◆ TASK DIRECTIONS ◆
Please transcribe, word for word, the line containing "orange pyramid: 2 -> 1" and every line after it through the end of the records below, and nothing else.
□ □ □ □ □ □ □
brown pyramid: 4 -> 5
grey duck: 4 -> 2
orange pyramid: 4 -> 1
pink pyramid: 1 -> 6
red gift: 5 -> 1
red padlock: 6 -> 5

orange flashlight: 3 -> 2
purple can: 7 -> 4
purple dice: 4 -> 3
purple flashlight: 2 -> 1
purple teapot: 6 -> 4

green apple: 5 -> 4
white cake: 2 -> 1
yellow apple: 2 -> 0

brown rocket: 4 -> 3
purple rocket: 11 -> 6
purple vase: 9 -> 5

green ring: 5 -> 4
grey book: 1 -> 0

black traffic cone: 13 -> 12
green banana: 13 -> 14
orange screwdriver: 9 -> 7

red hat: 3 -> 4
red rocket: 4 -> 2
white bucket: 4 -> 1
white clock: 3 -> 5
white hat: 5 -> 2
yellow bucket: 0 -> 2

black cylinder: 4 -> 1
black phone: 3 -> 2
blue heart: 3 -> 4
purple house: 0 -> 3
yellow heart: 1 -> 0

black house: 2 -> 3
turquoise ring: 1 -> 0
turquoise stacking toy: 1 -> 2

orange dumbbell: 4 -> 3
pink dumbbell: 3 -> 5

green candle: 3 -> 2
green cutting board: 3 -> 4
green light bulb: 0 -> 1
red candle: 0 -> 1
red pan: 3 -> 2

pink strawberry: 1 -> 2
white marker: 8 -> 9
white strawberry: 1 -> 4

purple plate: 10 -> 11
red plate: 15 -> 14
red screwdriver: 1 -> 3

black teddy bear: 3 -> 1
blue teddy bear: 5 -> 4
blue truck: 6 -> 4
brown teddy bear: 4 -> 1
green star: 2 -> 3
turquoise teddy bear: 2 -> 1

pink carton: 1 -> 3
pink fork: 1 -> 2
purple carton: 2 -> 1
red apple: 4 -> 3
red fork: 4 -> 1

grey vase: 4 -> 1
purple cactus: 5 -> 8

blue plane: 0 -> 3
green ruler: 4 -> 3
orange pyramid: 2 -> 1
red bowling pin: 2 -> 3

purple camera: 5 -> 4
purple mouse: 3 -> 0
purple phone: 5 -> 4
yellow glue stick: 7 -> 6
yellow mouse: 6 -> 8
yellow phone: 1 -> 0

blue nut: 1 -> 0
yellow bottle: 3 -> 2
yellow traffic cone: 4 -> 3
□ □ □ □ □ □ □
◆ OUTPUT OF THE TASK ◆
orange pyramid: 2 -> 1
red bowling pin: 2 -> 3

purple camera: 5 -> 4
purple mouse: 3 -> 0
purple phone: 5 -> 4
yellow glue stick: 7 -> 6
yellow mouse: 6 -> 8
yellow phone: 1 -> 0

blue nut: 1 -> 0
yellow bottle: 3 -> 2
yellow traffic cone: 4 -> 3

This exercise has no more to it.